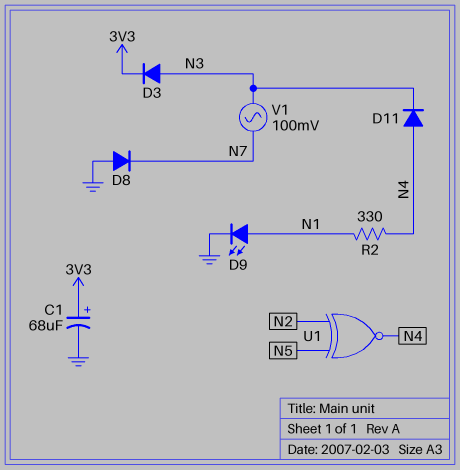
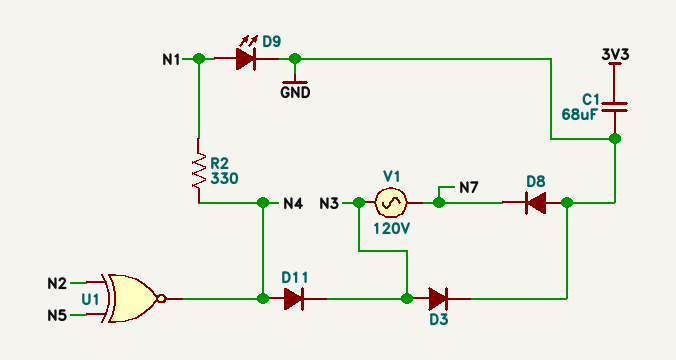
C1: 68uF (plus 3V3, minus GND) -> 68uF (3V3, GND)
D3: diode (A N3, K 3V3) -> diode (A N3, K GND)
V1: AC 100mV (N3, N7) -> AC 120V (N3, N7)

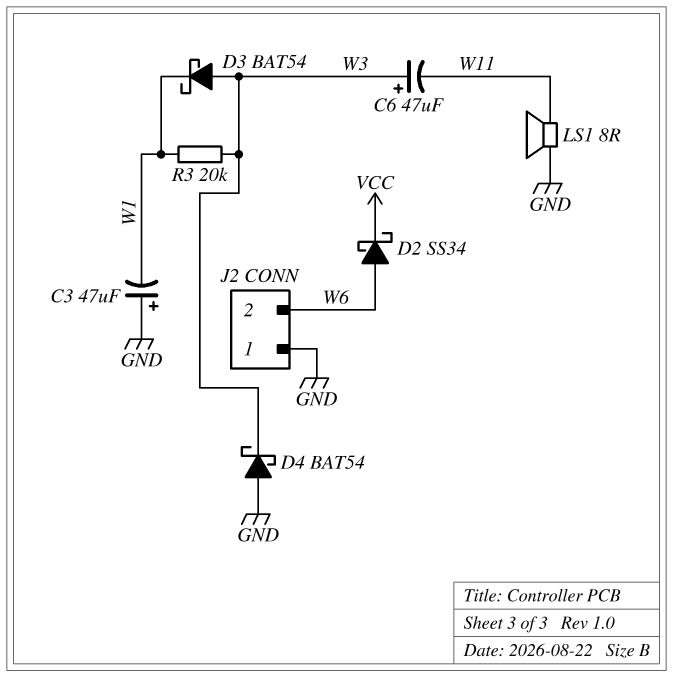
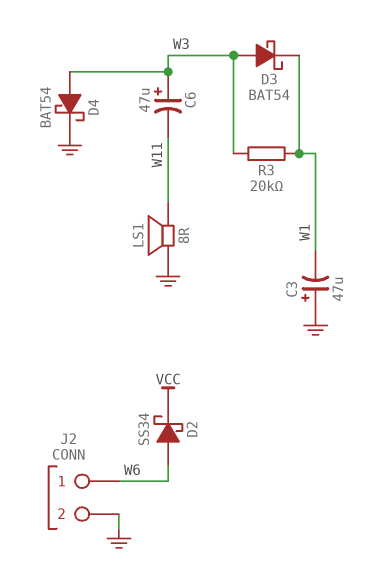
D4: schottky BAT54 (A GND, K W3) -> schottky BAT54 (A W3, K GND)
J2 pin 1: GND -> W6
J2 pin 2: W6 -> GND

|---|

*Exercise details:*
The job is to copy all the records precisely while omitting any picture.

*Response to the task:*
C1: 68uF (plus 3V3, minus GND) -> 68uF (3V3, GND)
D3: diode (A N3, K 3V3) -> diode (A N3, K GND)
V1: AC 100mV (N3, N7) -> AC 120V (N3, N7)

D4: schottky BAT54 (A GND, K W3) -> schottky BAT54 (A W3, K GND)
J2 pin 1: GND -> W6
J2 pin 2: W6 -> GND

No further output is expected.